> [The input]:

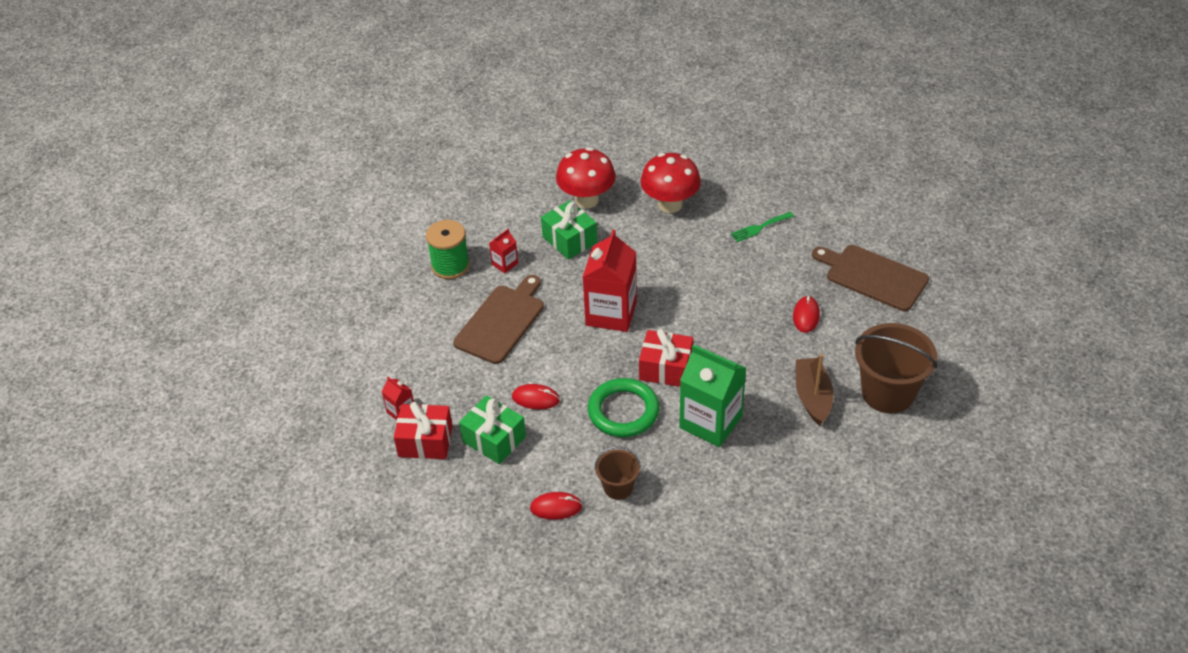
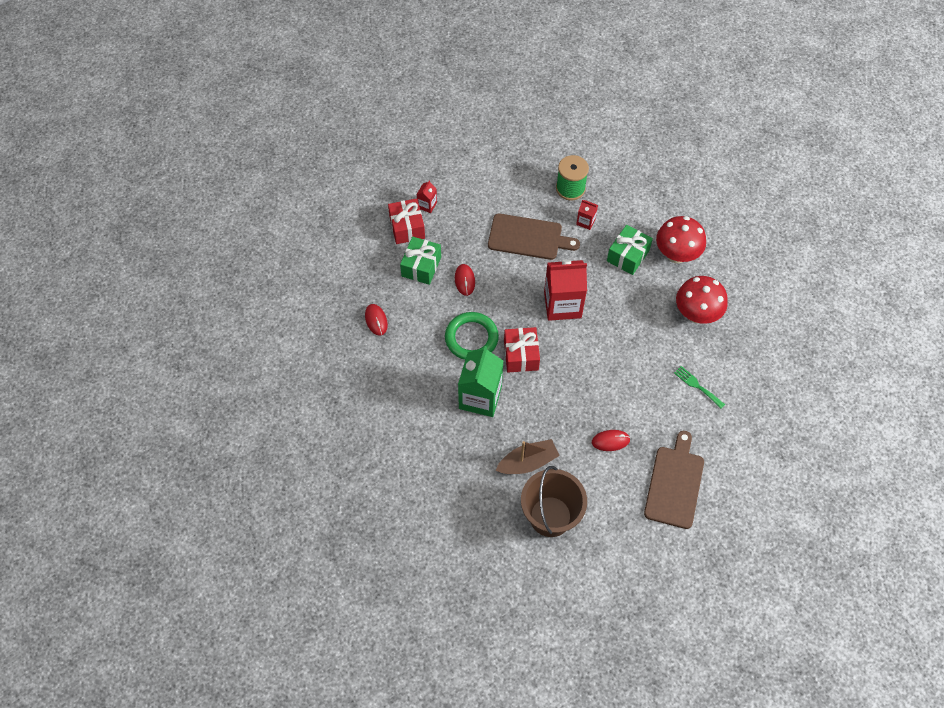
camera: 70 degrees right, 15 degrees up
(618, 487) = (403, 353): brown bucket -> none

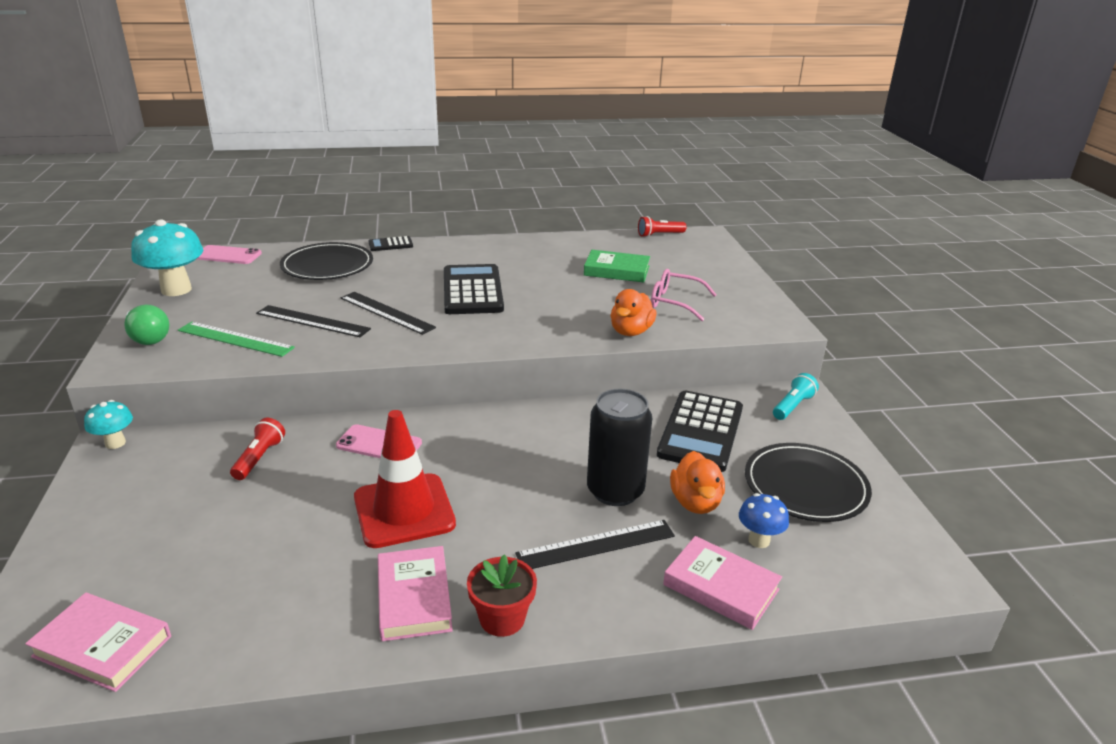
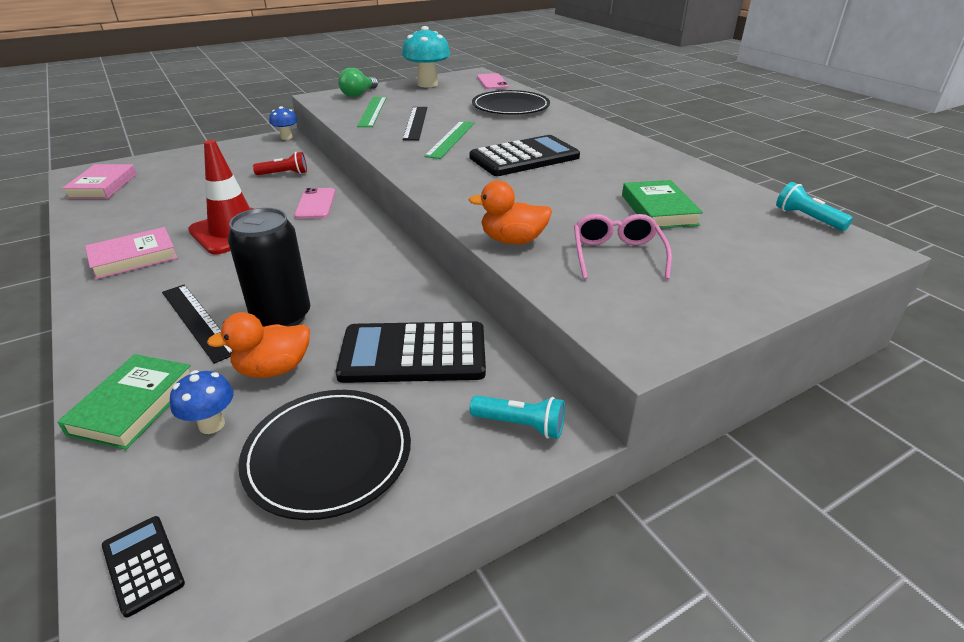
camera: 70 degrees right, 5 degrees up
(115, 443) = (286, 137): turquoise mushroom -> blue mushroom
(386, 312) = (451, 139): black ruler -> green ruler
(390, 244) = (576, 115): black calculator -> black calculator (143, 565)
(502, 618) = (106, 296): red flower pot -> none
(659, 235) = (807, 218): red flashlight -> turquoise flashlight
(721, 587) = (133, 405): pink book -> green book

> [Exercise details]:
The lines that contain the word "black" are wanted; copy each of them from the records.

> [Solution to this exercise]:
(386, 312) = (451, 139): black ruler -> green ruler
(390, 244) = (576, 115): black calculator -> black calculator (143, 565)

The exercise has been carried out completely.